THE DATA below:

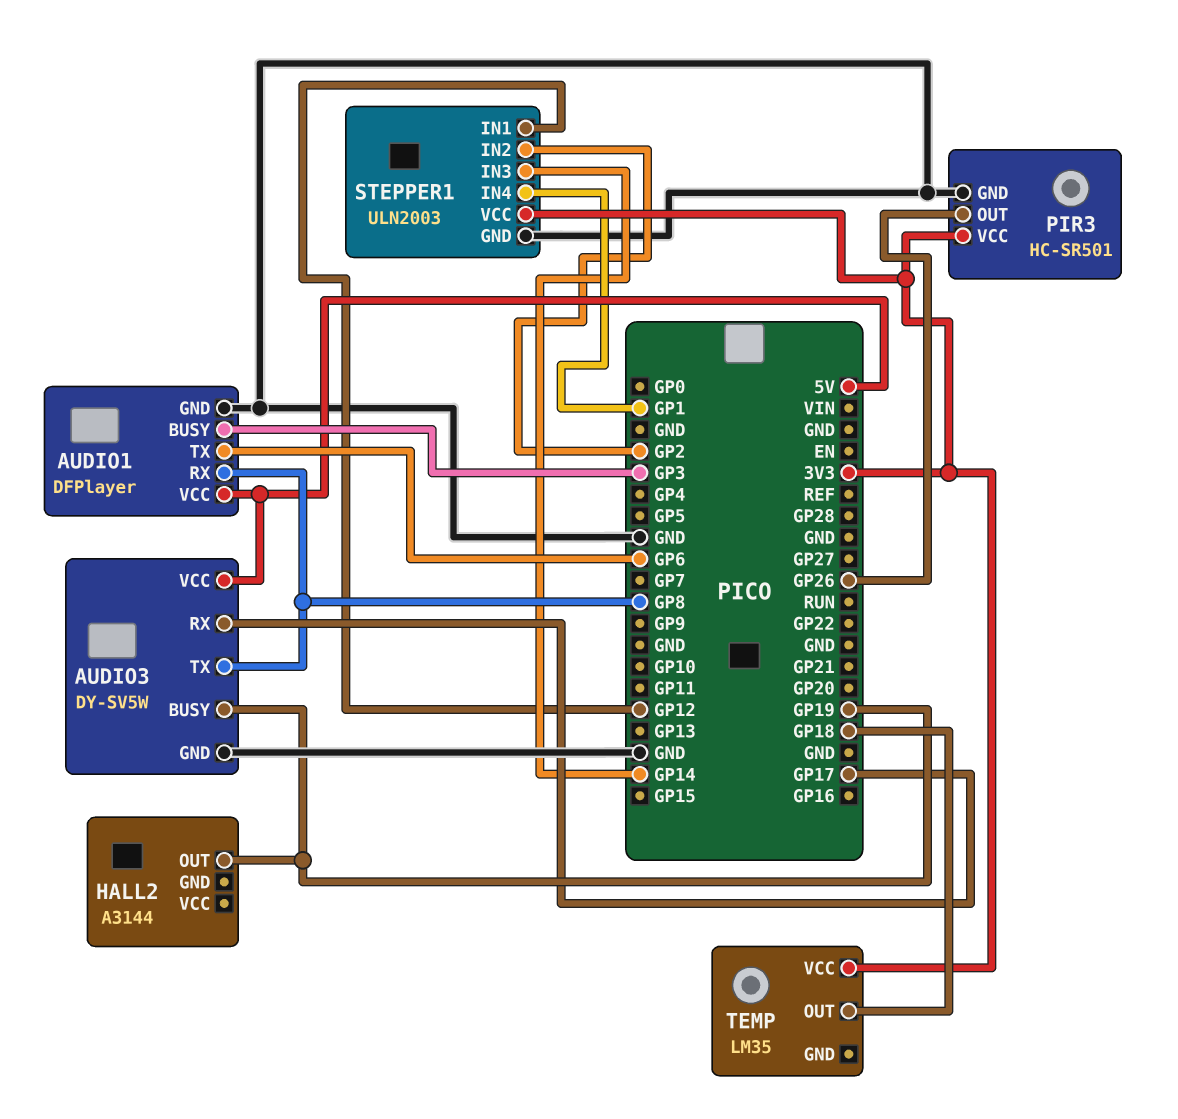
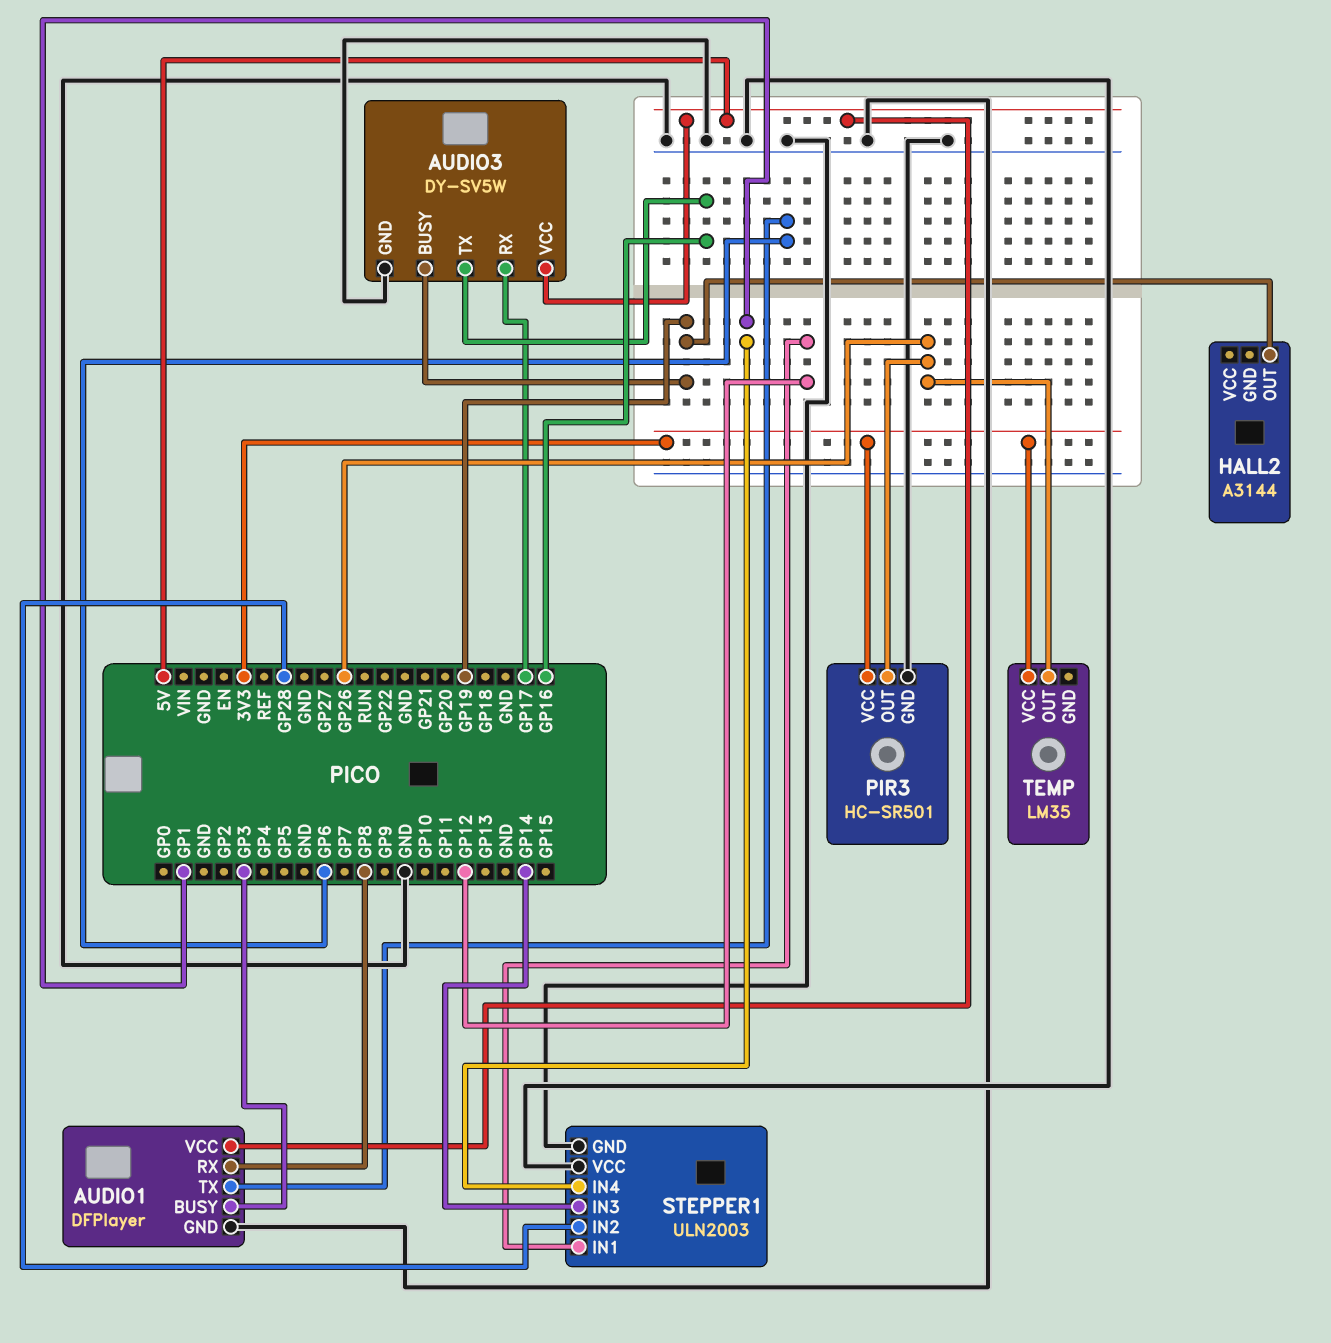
AUDIO3 pin TX: GP8 -> GP16
STEPPER1 pin IN2: GP2 -> GP28
STEPPER1 pin VCC: 3V3 -> GND
TEMP pin OUT: GP18 -> GP26

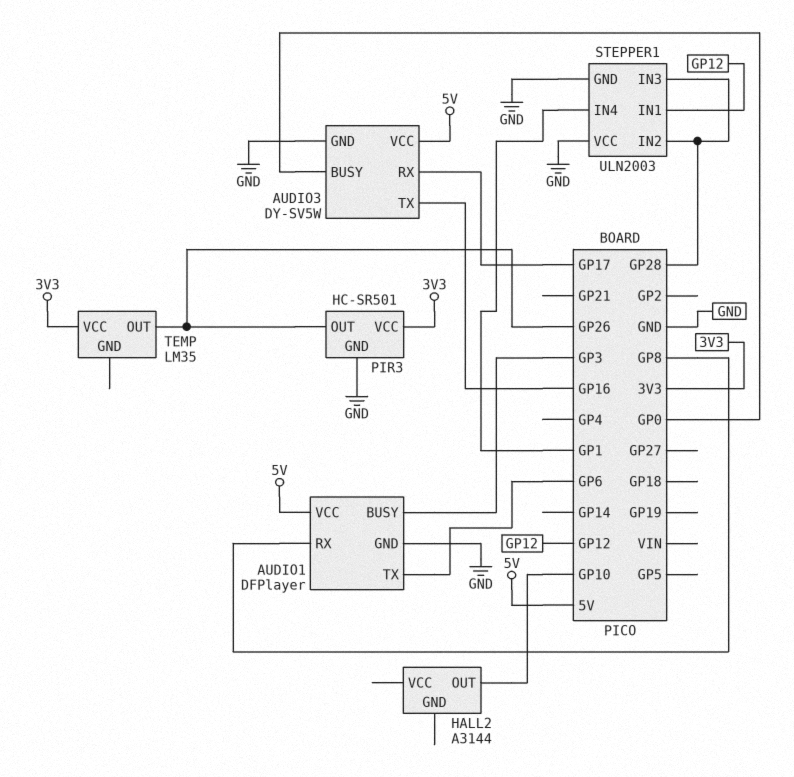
AUDIO3 pin BUSY: GP19 -> GP0
HALL2 pin OUT: GP19 -> GP10
STEPPER1 pin IN3: GP14 -> GP28

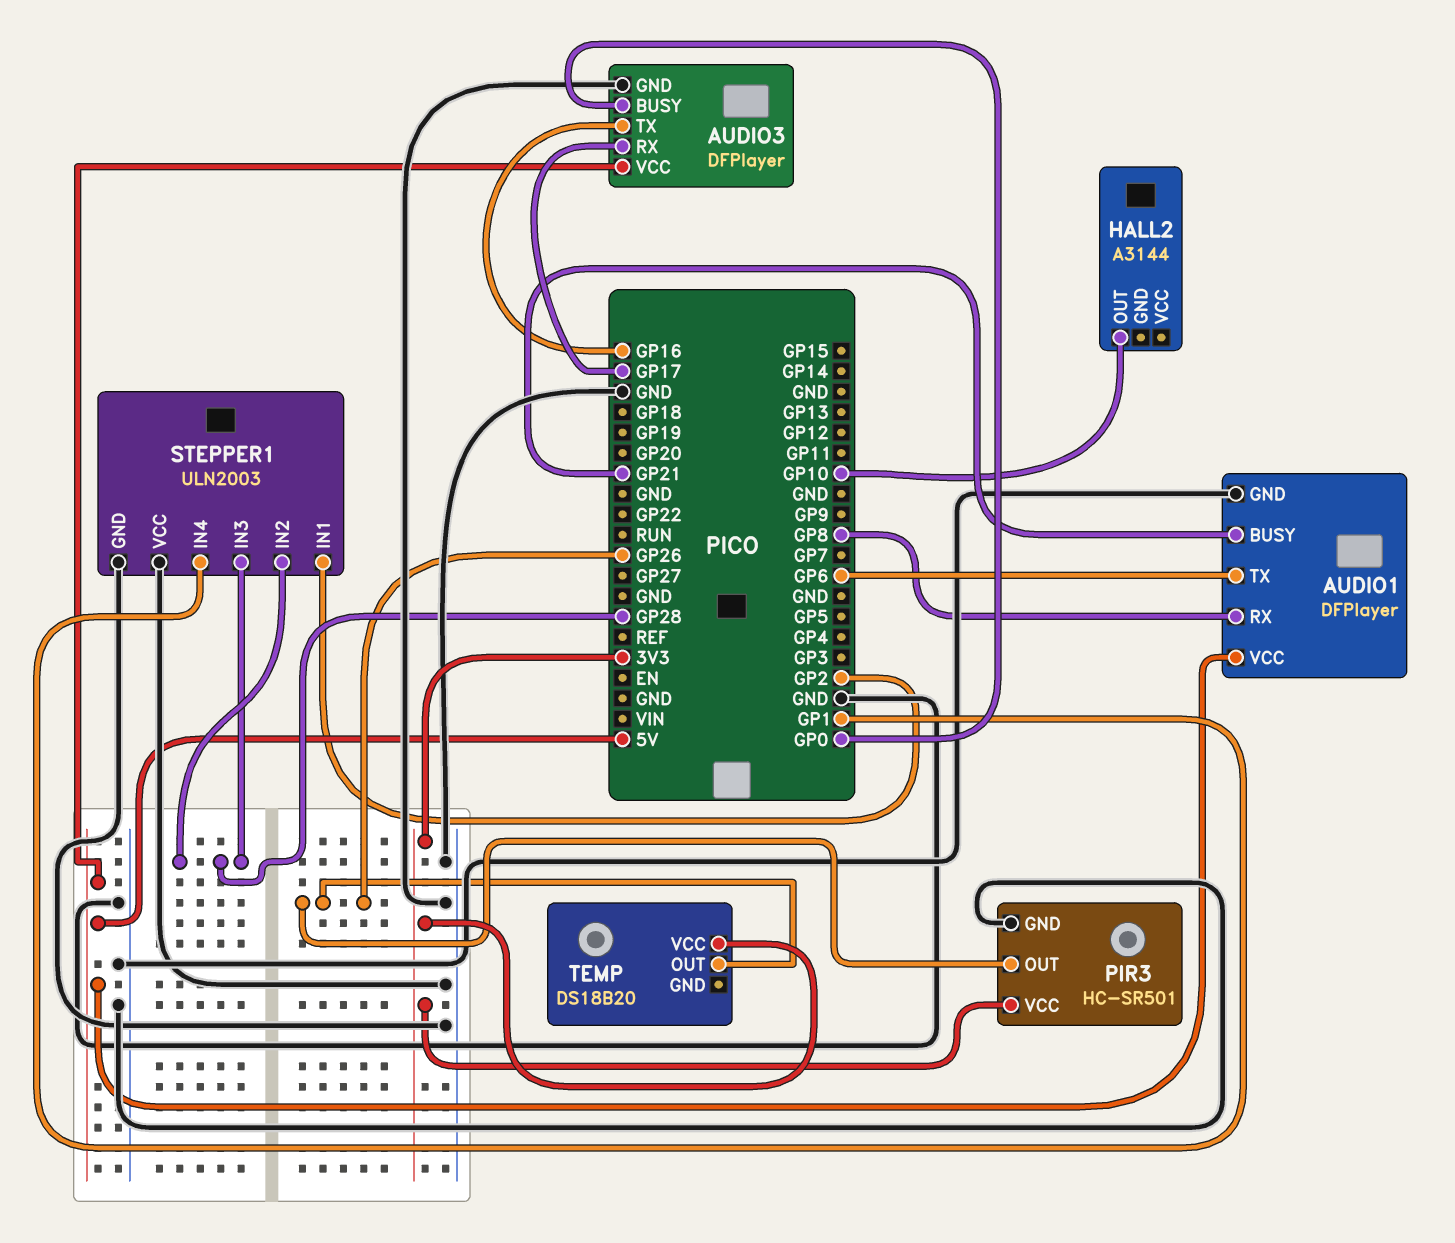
AUDIO1 pin BUSY: GP3 -> GP21
AUDIO3: DY-SV5W -> DFPlayer
STEPPER1 pin IN1: GP12 -> GP2
TEMP: LM35 -> DS18B20

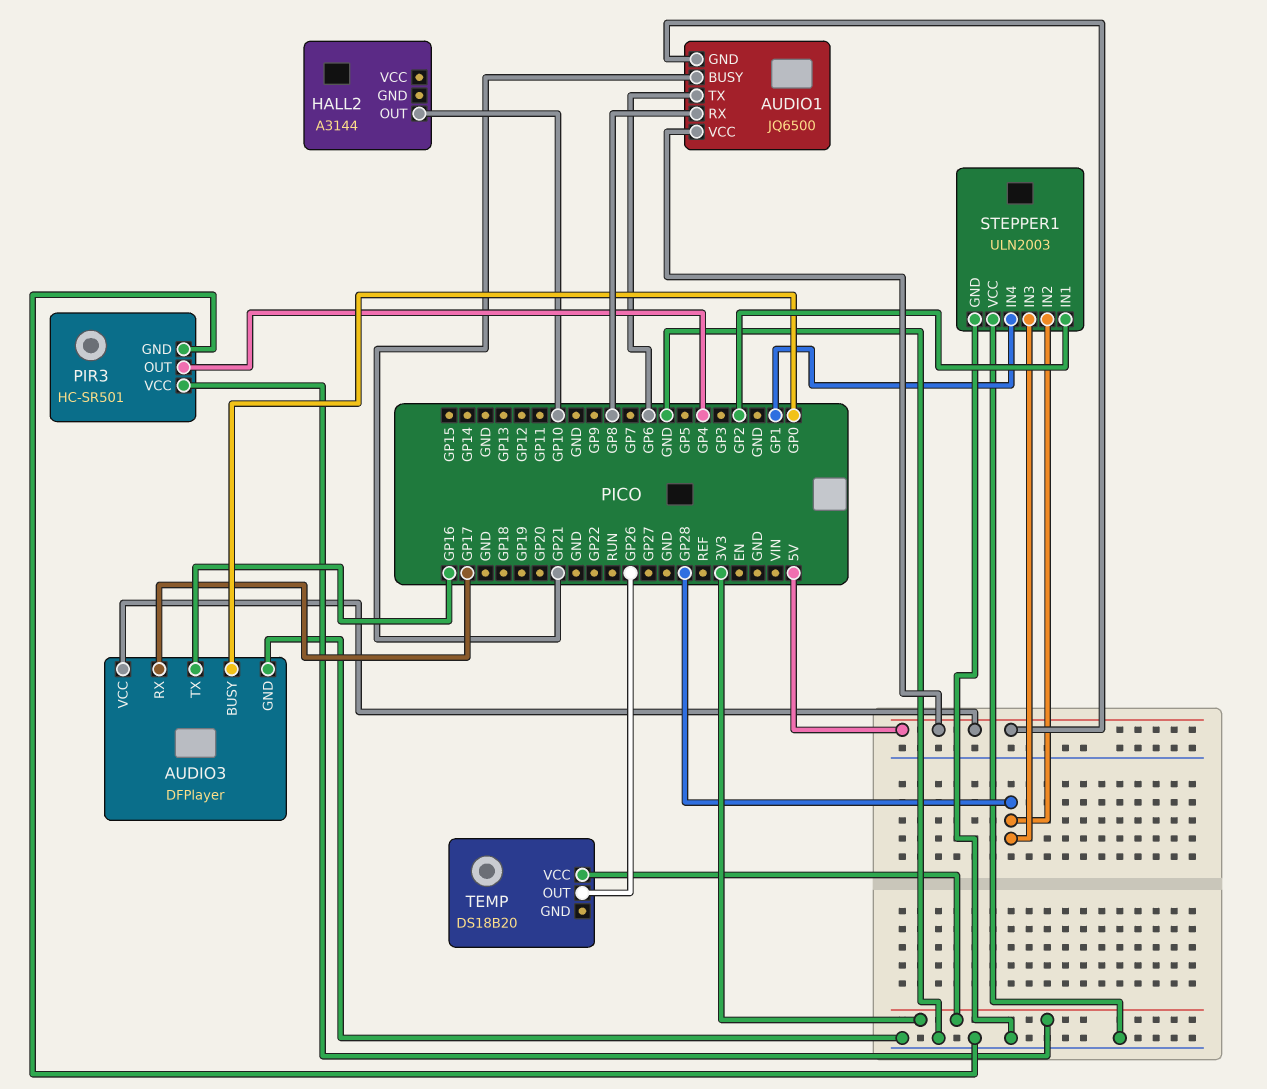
AUDIO1: DFPlayer -> JQ6500
AUDIO1 pin GND: GND -> 5V
PIR3 pin OUT: GP26 -> GP4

End of THE DATA.

• **EXERCISE AIM**
Which lines above contain the word "BUSY"? Copy all of them.

• **WRITTEN RESPONSE**
AUDIO3 pin BUSY: GP19 -> GP0
AUDIO1 pin BUSY: GP3 -> GP21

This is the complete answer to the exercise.